Problem to work on →
Select, from the data, each line where "moved" occurs.
======== Given records
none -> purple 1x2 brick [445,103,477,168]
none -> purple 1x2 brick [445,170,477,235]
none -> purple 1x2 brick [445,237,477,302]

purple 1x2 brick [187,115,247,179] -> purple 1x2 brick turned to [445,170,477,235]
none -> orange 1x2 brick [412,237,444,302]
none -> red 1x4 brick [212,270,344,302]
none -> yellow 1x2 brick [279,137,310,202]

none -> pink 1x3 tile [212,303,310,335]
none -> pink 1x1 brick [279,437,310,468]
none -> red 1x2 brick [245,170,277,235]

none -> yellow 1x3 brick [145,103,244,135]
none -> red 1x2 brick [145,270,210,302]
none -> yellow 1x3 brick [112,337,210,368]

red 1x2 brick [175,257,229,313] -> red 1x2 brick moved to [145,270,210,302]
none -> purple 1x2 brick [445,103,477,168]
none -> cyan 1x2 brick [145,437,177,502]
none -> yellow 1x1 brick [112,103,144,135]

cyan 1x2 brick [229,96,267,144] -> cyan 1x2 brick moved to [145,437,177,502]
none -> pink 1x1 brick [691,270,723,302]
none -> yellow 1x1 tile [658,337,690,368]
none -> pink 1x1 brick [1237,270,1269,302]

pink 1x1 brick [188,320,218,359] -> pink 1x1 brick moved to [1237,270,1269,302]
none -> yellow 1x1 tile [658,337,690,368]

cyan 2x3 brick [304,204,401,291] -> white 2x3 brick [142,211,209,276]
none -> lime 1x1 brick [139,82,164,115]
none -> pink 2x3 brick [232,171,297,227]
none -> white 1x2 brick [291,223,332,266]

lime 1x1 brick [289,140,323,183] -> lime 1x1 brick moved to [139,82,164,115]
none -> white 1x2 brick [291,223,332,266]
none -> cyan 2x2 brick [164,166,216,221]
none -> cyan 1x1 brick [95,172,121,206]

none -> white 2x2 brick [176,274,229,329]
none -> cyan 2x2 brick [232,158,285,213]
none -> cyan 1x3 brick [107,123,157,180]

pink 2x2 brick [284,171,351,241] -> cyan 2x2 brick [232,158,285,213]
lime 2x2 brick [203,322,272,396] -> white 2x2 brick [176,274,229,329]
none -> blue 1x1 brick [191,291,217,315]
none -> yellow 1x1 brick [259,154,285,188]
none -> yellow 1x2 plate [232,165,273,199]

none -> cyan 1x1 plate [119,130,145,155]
================
Answer section →
red 1x2 brick [175,257,229,313] -> red 1x2 brick moved to [145,270,210,302]
cyan 1x2 brick [229,96,267,144] -> cyan 1x2 brick moved to [145,437,177,502]
pink 1x1 brick [188,320,218,359] -> pink 1x1 brick moved to [1237,270,1269,302]
lime 1x1 brick [289,140,323,183] -> lime 1x1 brick moved to [139,82,164,115]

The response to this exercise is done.